Entries supplied
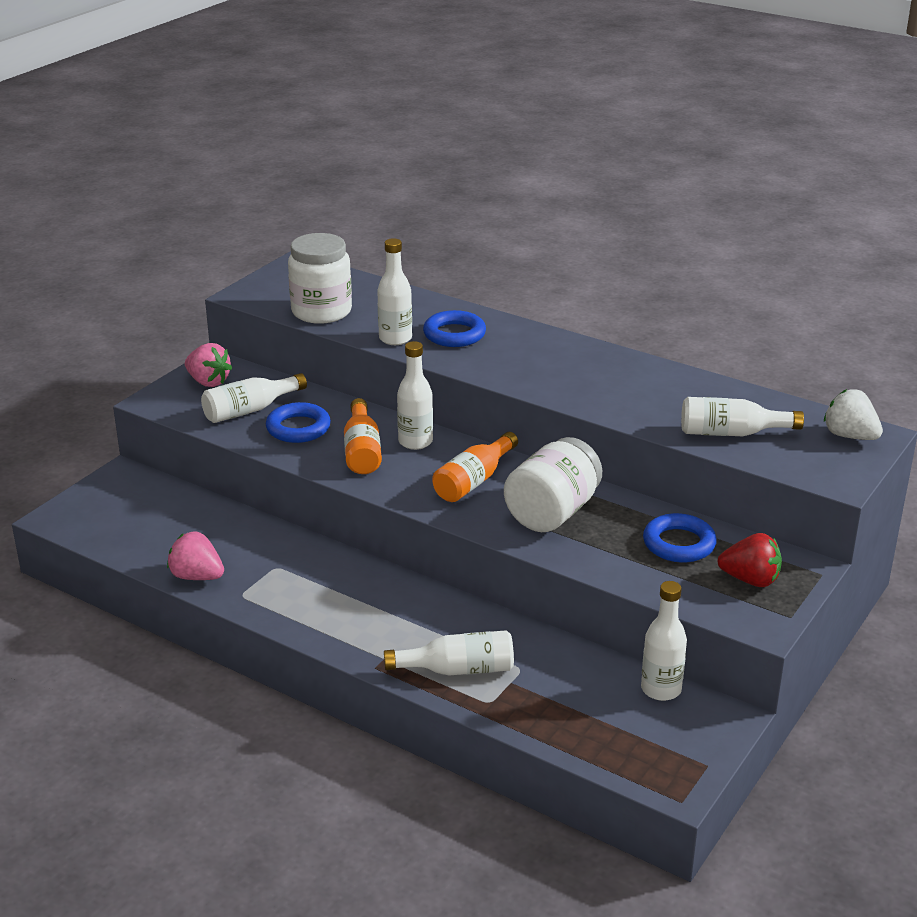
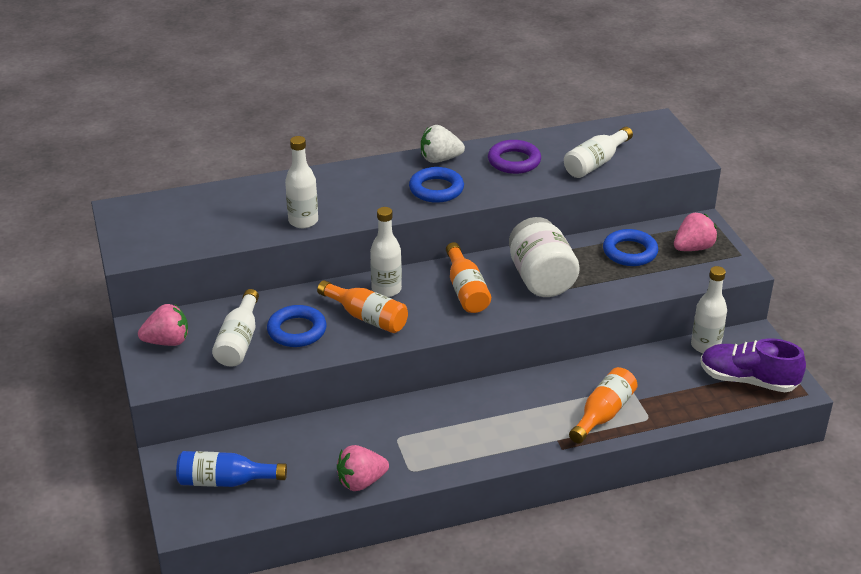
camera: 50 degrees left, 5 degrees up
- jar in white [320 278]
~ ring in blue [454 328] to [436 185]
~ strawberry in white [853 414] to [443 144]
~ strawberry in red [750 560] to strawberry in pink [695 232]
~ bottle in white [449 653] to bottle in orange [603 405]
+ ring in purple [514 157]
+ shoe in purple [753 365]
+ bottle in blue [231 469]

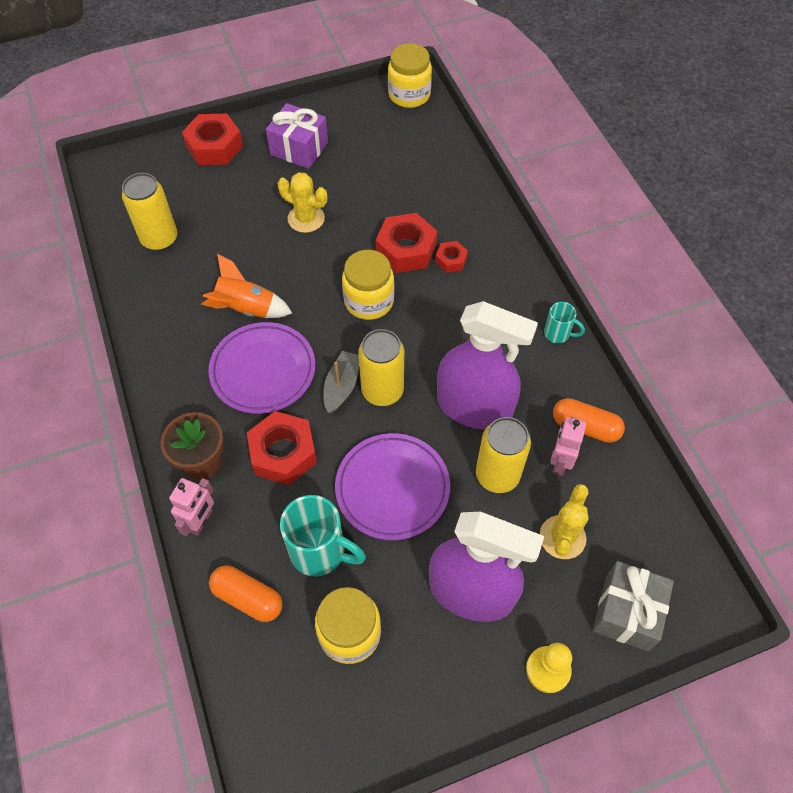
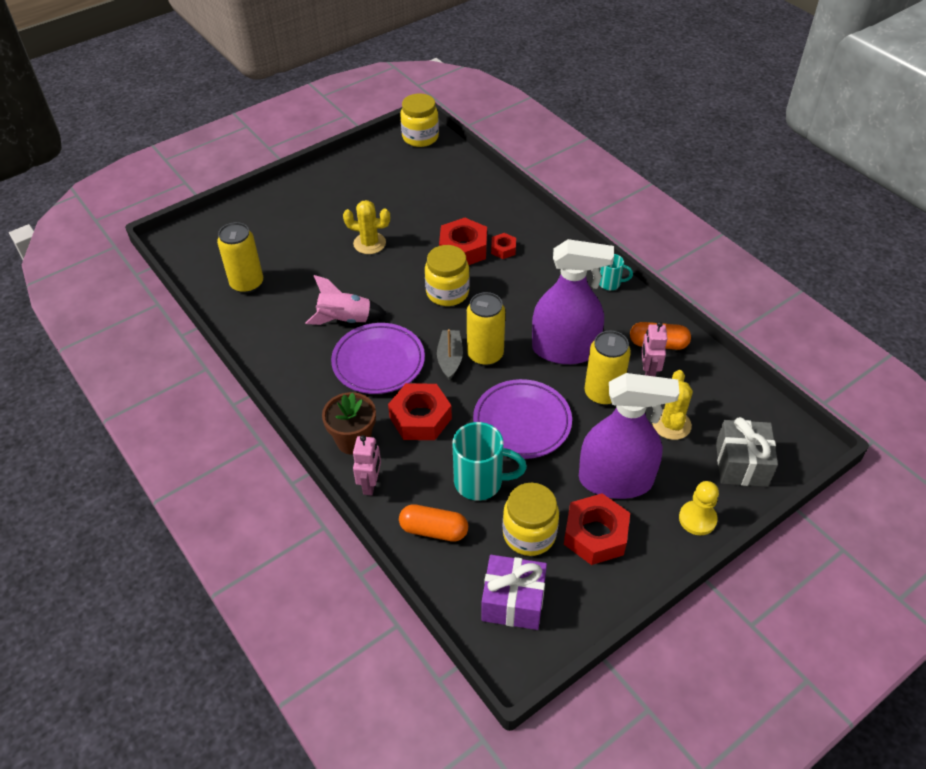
camera: 15 degrees left, 10 degrees down
~ gift in purple [297 136] to [514 592]
~ nut in red [212 139] to [597 529]
~ rocket in orange [246 286] to rocket in pink [346 300]

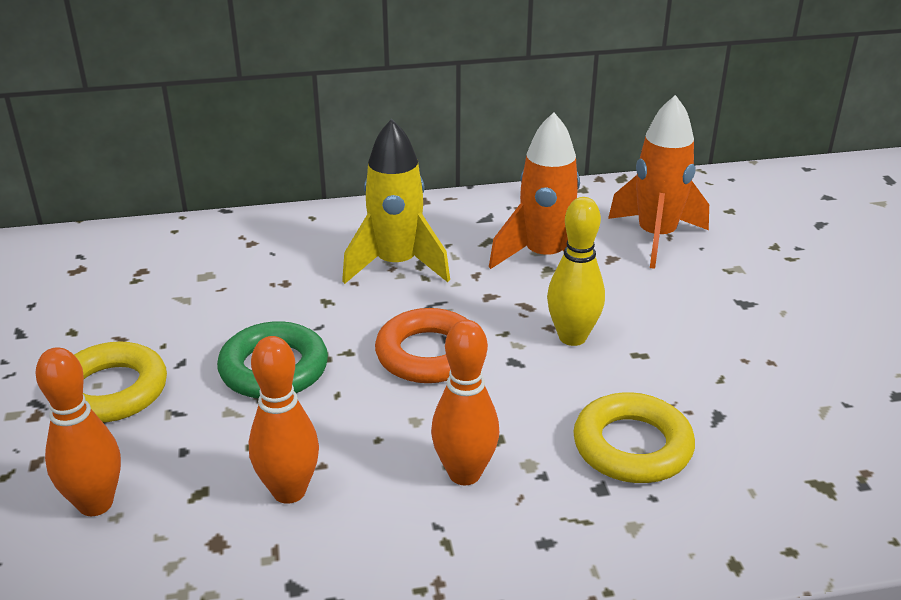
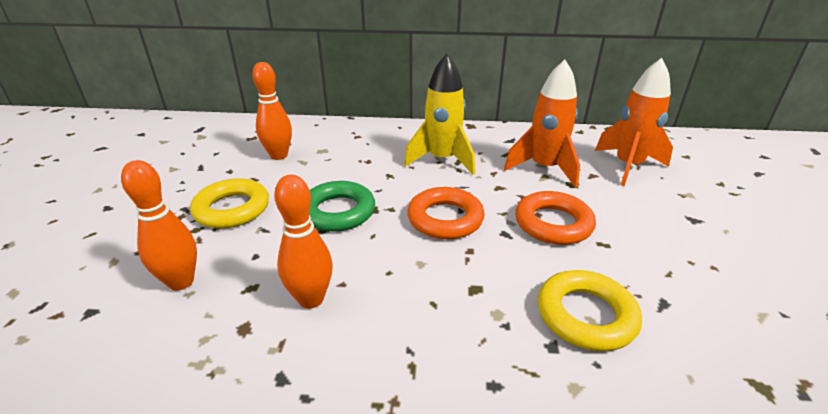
camera: 15 degrees right, 0 degrees up
~ bowling pin in yellow [576 271] to ring in orange [555 218]
~ bowling pin in orange [465 402] to [272 111]

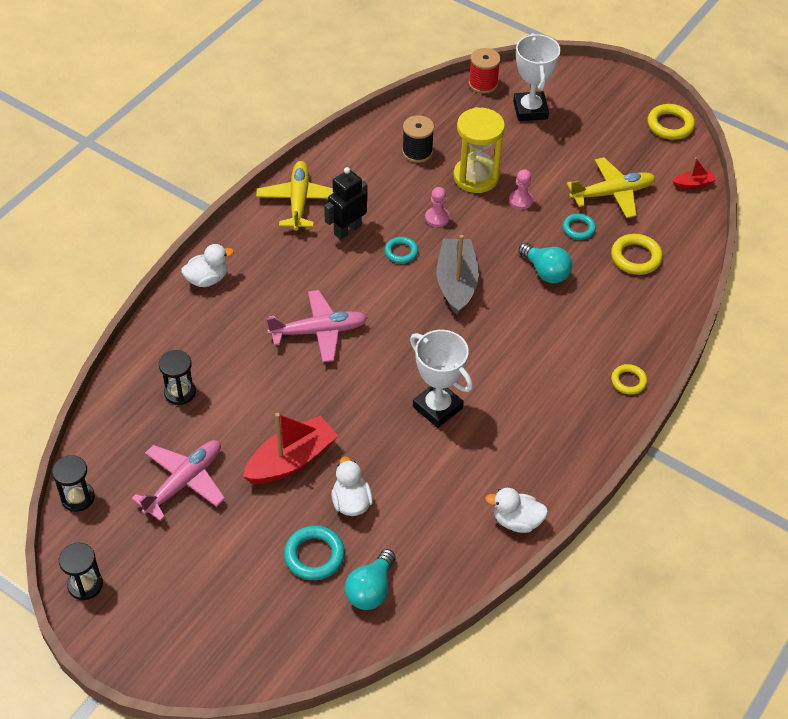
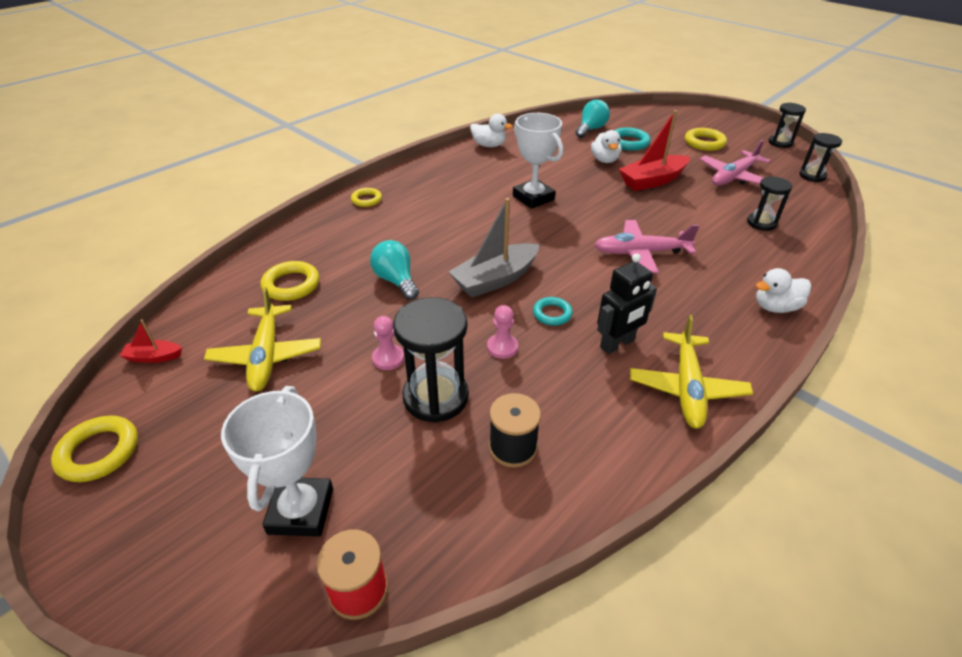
camera: 170 degrees left, 10 degrees down
~ hourglass in yellow [479 150] to hourglass in black [431 360]
~ plane in yellow [611 187] = [262 339] 90 degrees counterclockwise
- ring in turquoise [579 226]
~ boat in grey [457 275] = [494 248] 45 degrees clockwise
+ ring in yellow [706 139]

What this task involves
Reproduce exactly and only the lines from the "- jar in white [320 278]" line to the last line of the records above. Do not carry over any pictures.

Written solution
- jar in white [320 278]
~ ring in blue [454 328] to [436 185]
~ strawberry in white [853 414] to [443 144]
~ strawberry in red [750 560] to strawberry in pink [695 232]
~ bottle in white [449 653] to bottle in orange [603 405]
+ ring in purple [514 157]
+ shoe in purple [753 365]
+ bottle in blue [231 469]

camera: 15 degrees left, 10 degrees down
~ gift in purple [297 136] to [514 592]
~ nut in red [212 139] to [597 529]
~ rocket in orange [246 286] to rocket in pink [346 300]

camera: 15 degrees right, 0 degrees up
~ bowling pin in yellow [576 271] to ring in orange [555 218]
~ bowling pin in orange [465 402] to [272 111]

camera: 170 degrees left, 10 degrees down
~ hourglass in yellow [479 150] to hourglass in black [431 360]
~ plane in yellow [611 187] = [262 339] 90 degrees counterclockwise
- ring in turquoise [579 226]
~ boat in grey [457 275] = [494 248] 45 degrees clockwise
+ ring in yellow [706 139]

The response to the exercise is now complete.